Segment Start: Material for the task

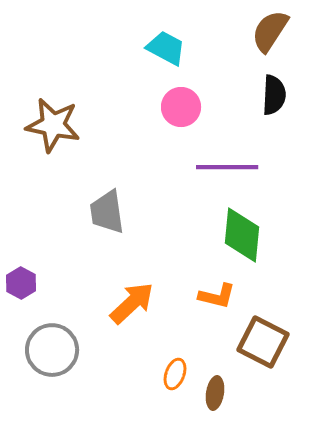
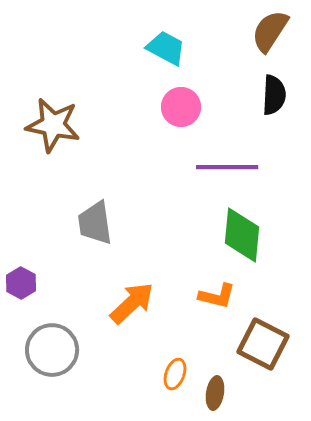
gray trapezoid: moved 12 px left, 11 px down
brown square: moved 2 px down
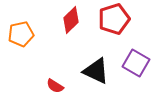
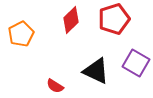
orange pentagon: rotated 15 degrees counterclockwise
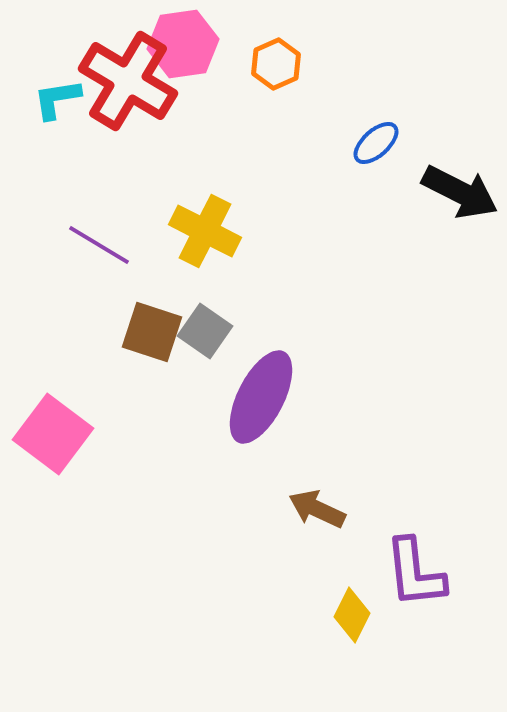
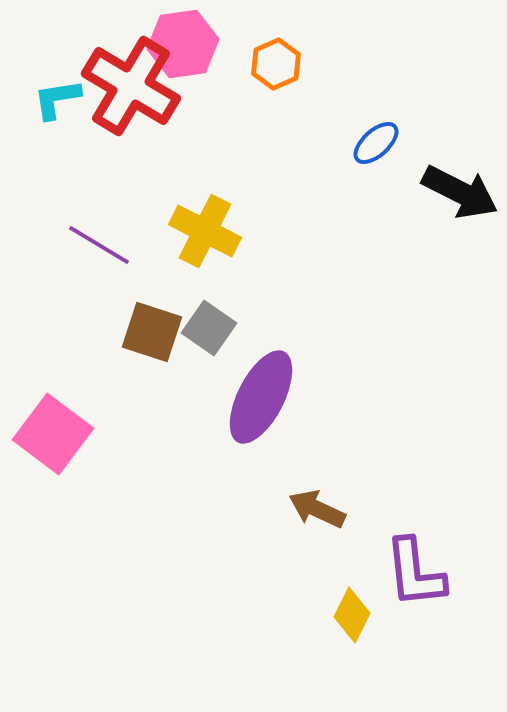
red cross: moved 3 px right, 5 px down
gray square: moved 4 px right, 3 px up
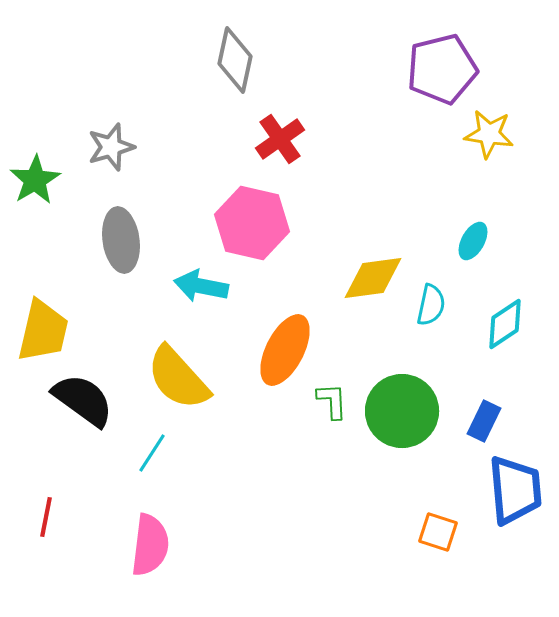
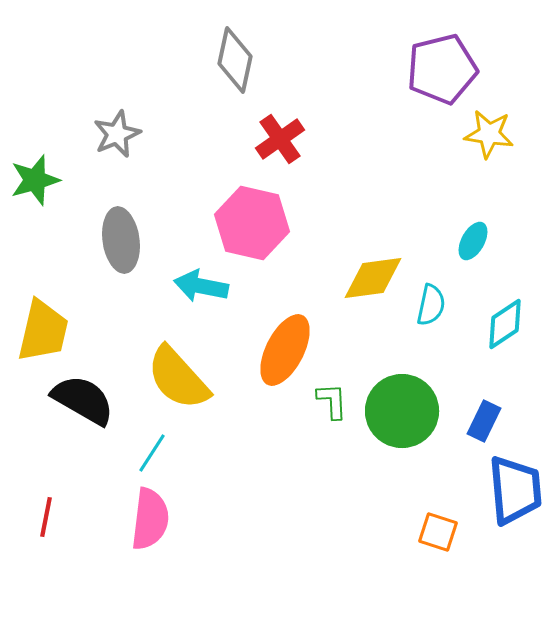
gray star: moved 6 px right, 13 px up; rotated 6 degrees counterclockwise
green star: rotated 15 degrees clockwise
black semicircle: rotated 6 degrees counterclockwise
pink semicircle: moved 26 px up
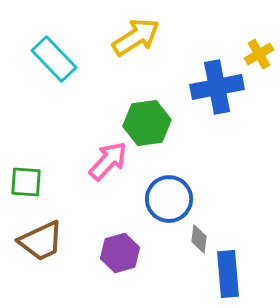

Segment End: Material for the task

_About this exercise_
This exercise needs every line of the listing that contains the word "down".

_Answer_
gray trapezoid: moved 12 px left, 11 px down
brown square: moved 2 px down
red cross: moved 3 px right, 5 px down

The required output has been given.